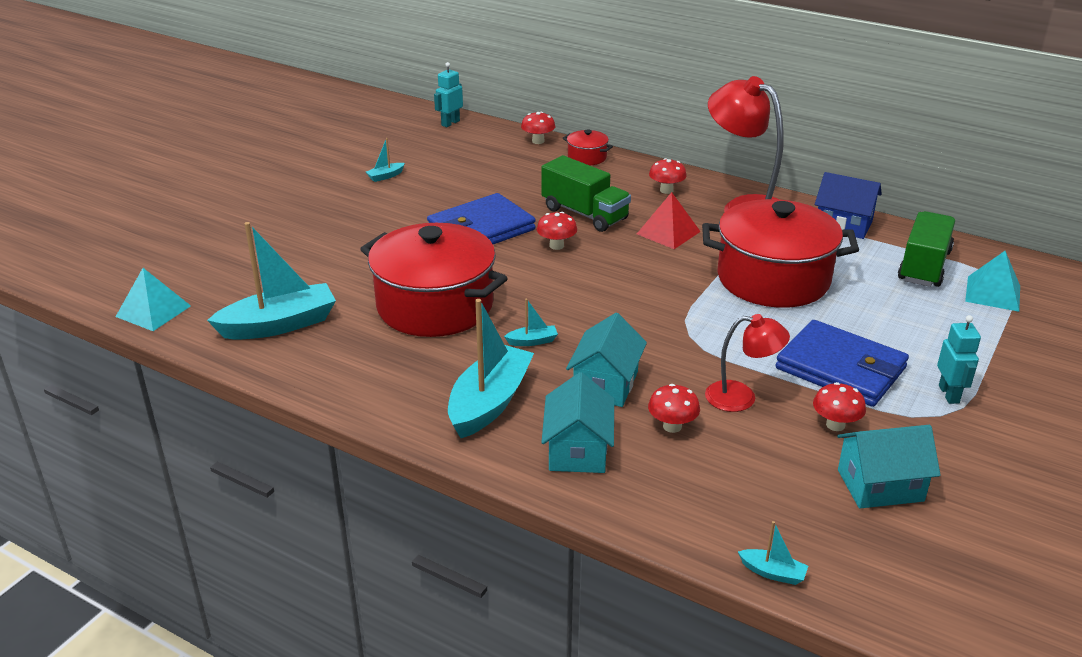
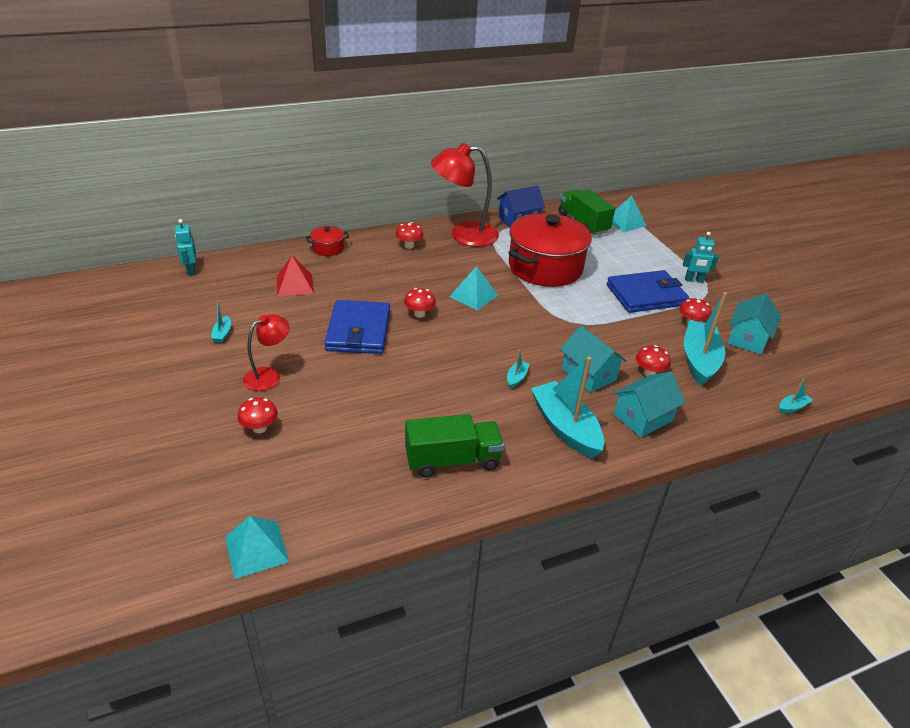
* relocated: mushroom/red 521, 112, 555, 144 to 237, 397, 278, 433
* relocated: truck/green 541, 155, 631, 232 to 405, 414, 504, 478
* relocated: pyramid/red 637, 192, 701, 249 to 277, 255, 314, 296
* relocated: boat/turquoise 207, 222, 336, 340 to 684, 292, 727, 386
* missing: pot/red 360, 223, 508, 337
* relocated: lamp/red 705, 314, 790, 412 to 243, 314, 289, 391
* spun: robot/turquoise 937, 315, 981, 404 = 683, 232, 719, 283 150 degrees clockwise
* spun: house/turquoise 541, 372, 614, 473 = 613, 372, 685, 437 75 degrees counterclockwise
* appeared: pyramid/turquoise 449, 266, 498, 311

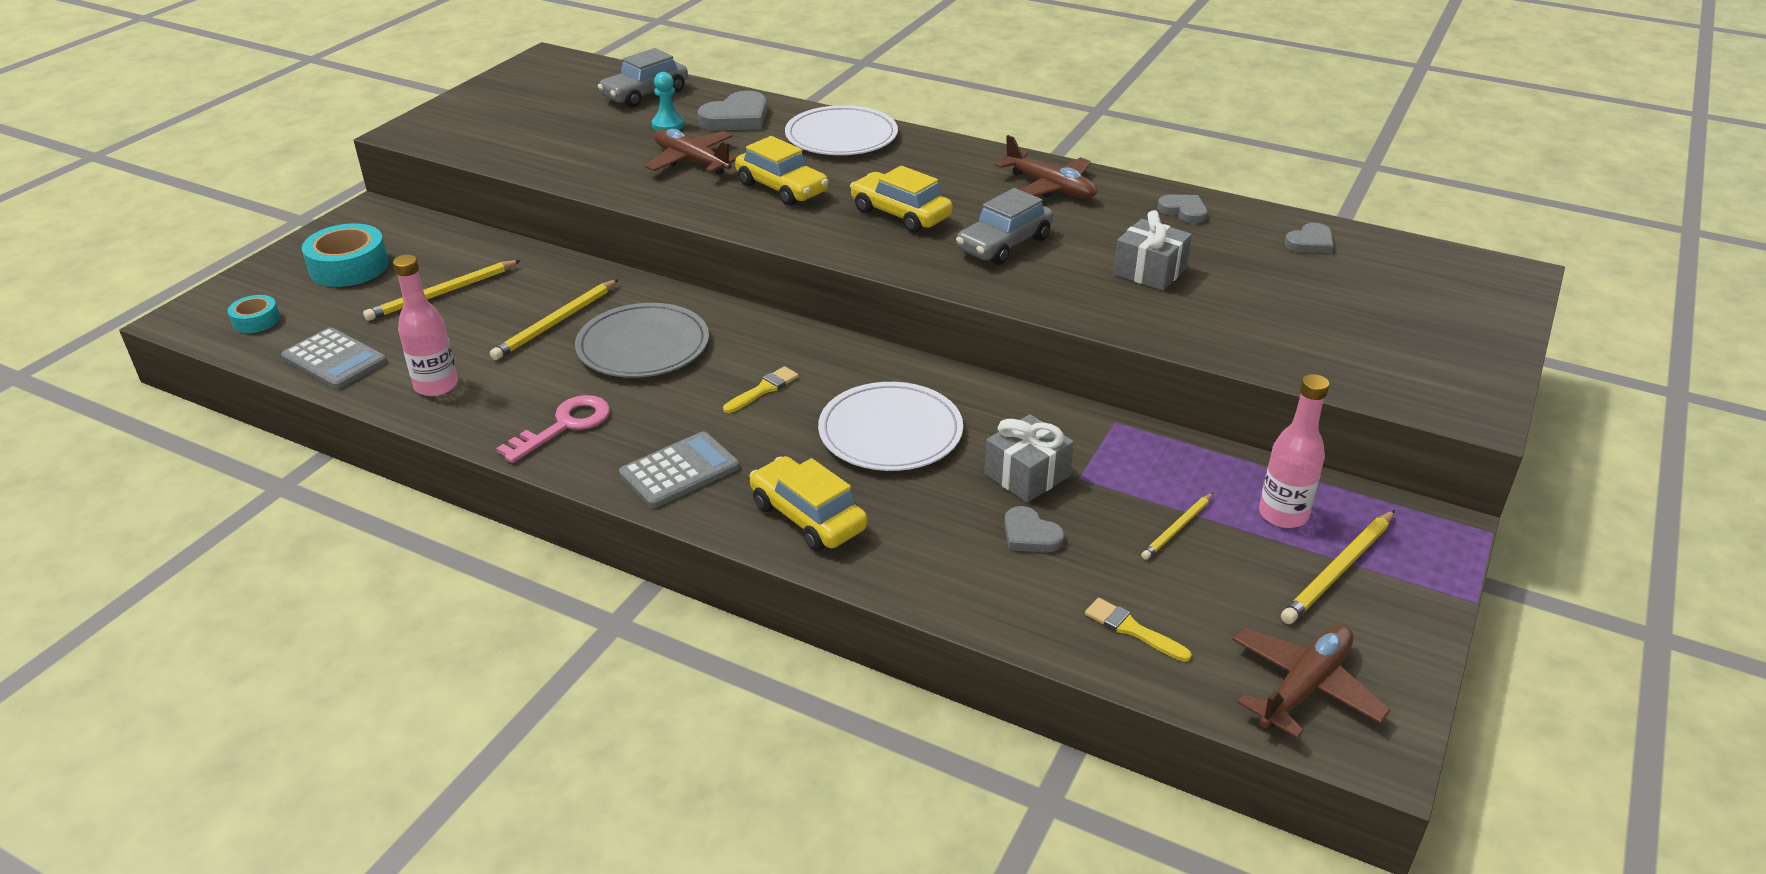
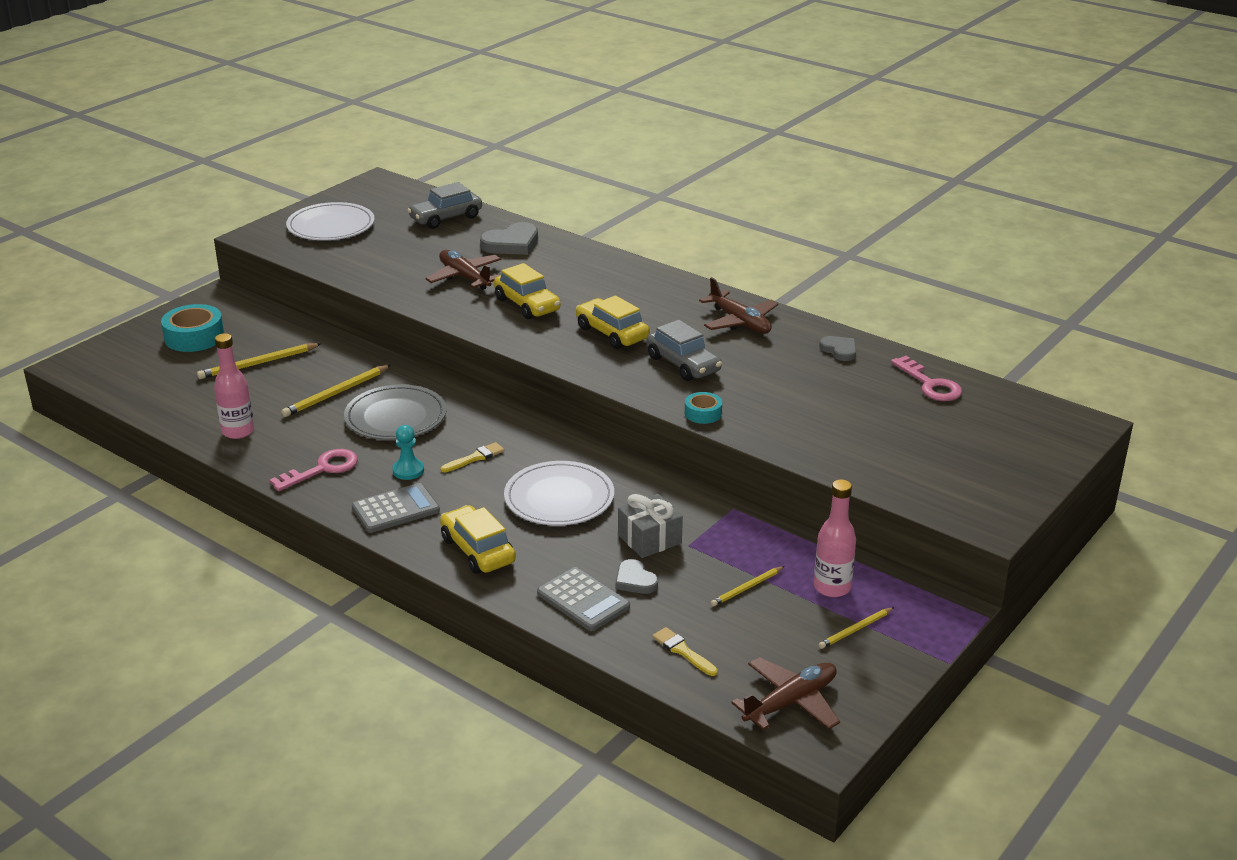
* relocated: pawn/turquoise 652, 72, 685, 130 to 392, 425, 424, 480
* relocated: plate/white 785, 105, 898, 155 to 286, 202, 375, 240
* spun: car/grey 956, 188, 1053, 265 = 647, 320, 722, 381 90 degrees counterclockwise
* missing: gift/grey 1113, 210, 1192, 291
* exchanged: heart/grey 1284, 223, 1334, 253 to key/pink 891, 356, 962, 401
* relocated: tape/turquoise 228, 295, 280, 333 to 685, 392, 722, 424
* relocated: calculator/grey 281, 327, 387, 389 to 537, 567, 630, 631
* size: pencil/yellow 1281, 510, 1395, 624 = 818, 607, 894, 649 x0.61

What to produce: Restate each entry exactly, omitting pictures.

Answer for the task:
* relocated: mushroom/red 521, 112, 555, 144 to 237, 397, 278, 433
* relocated: truck/green 541, 155, 631, 232 to 405, 414, 504, 478
* relocated: pyramid/red 637, 192, 701, 249 to 277, 255, 314, 296
* relocated: boat/turquoise 207, 222, 336, 340 to 684, 292, 727, 386
* missing: pot/red 360, 223, 508, 337
* relocated: lamp/red 705, 314, 790, 412 to 243, 314, 289, 391
* spun: robot/turquoise 937, 315, 981, 404 = 683, 232, 719, 283 150 degrees clockwise
* spun: house/turquoise 541, 372, 614, 473 = 613, 372, 685, 437 75 degrees counterclockwise
* appeared: pyramid/turquoise 449, 266, 498, 311

* relocated: pawn/turquoise 652, 72, 685, 130 to 392, 425, 424, 480
* relocated: plate/white 785, 105, 898, 155 to 286, 202, 375, 240
* spun: car/grey 956, 188, 1053, 265 = 647, 320, 722, 381 90 degrees counterclockwise
* missing: gift/grey 1113, 210, 1192, 291
* exchanged: heart/grey 1284, 223, 1334, 253 to key/pink 891, 356, 962, 401
* relocated: tape/turquoise 228, 295, 280, 333 to 685, 392, 722, 424
* relocated: calculator/grey 281, 327, 387, 389 to 537, 567, 630, 631
* size: pencil/yellow 1281, 510, 1395, 624 = 818, 607, 894, 649 x0.61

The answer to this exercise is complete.